-- Records provided --
—————

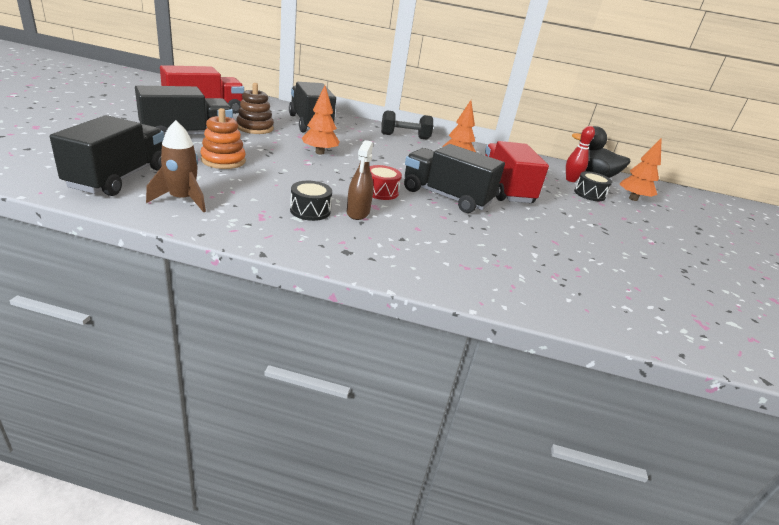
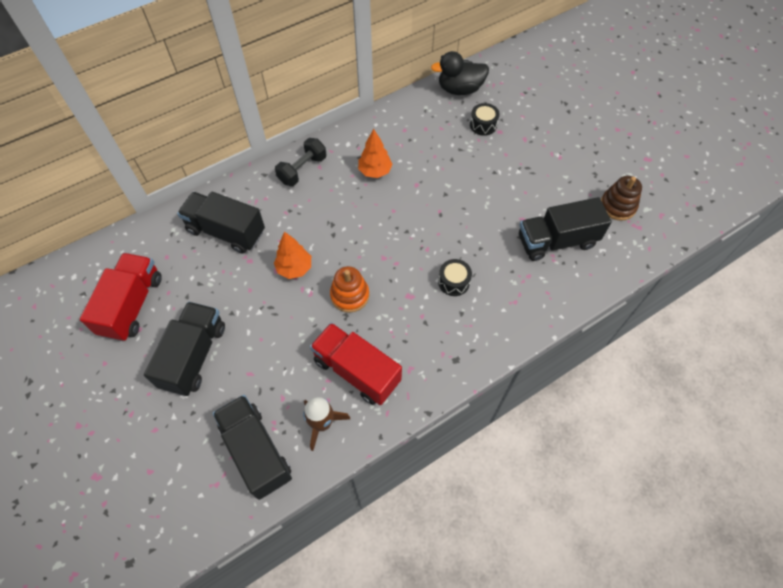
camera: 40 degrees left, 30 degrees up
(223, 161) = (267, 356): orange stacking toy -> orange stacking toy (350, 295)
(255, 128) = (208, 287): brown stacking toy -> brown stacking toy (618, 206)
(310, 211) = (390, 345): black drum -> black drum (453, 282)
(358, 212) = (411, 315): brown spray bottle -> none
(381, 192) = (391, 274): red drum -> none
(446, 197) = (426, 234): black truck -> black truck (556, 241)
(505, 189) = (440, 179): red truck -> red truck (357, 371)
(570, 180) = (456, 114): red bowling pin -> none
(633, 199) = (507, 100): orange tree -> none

—————

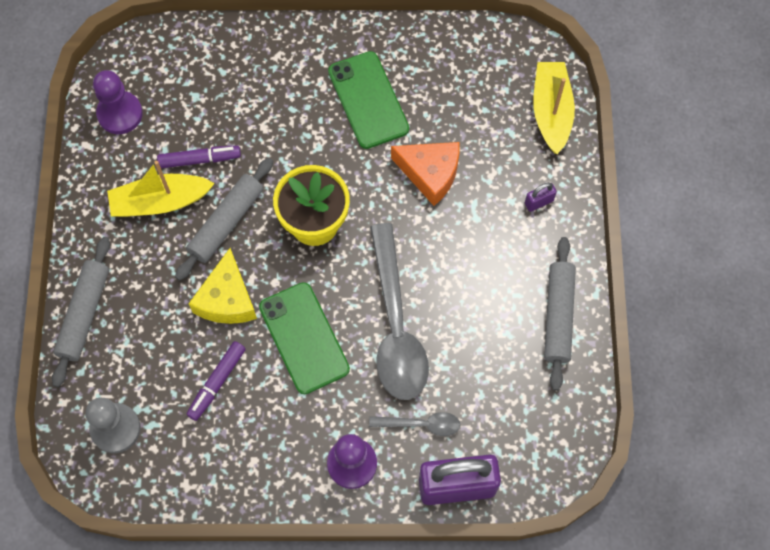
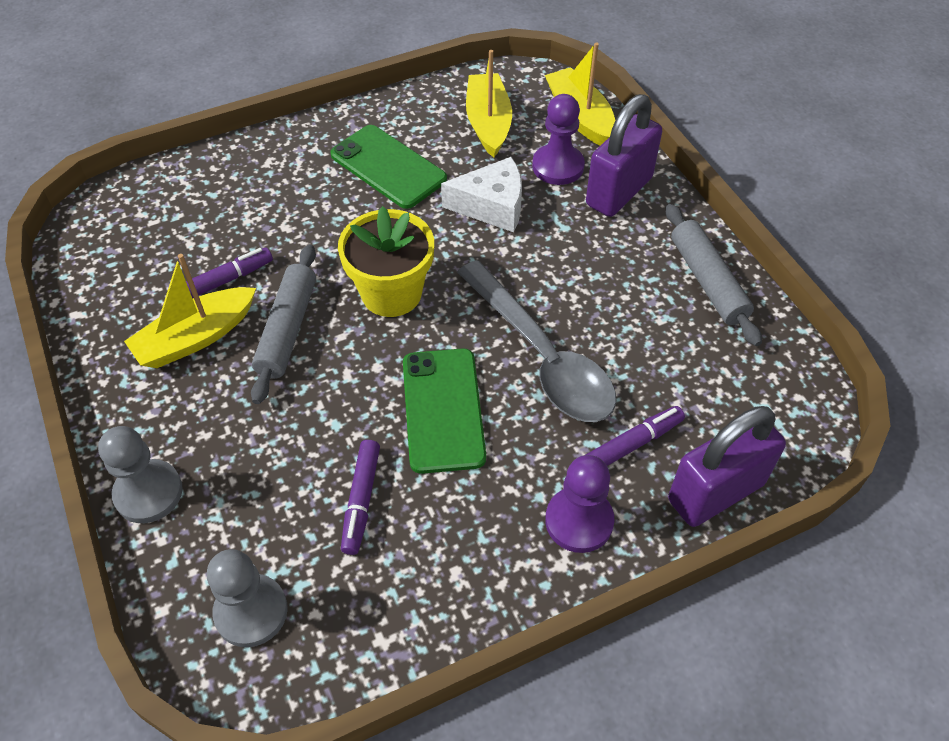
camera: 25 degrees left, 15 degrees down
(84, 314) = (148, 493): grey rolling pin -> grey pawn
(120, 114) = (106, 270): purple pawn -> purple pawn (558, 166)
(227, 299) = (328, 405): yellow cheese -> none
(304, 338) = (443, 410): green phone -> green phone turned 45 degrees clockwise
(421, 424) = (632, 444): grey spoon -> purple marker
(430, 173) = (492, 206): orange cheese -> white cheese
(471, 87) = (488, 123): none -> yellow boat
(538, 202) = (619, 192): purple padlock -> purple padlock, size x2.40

—————

-- Exercise prompt --
Look through the entries above and quote exactly the lines from the line with "(120, 114) = (106, 270): purple" to the line with "(538, 202) = (619, 192): purple", counting both of those lines.

-- Exercise answer --
(120, 114) = (106, 270): purple pawn -> purple pawn (558, 166)
(227, 299) = (328, 405): yellow cheese -> none
(304, 338) = (443, 410): green phone -> green phone turned 45 degrees clockwise
(421, 424) = (632, 444): grey spoon -> purple marker
(430, 173) = (492, 206): orange cheese -> white cheese
(471, 87) = (488, 123): none -> yellow boat
(538, 202) = (619, 192): purple padlock -> purple padlock, size x2.40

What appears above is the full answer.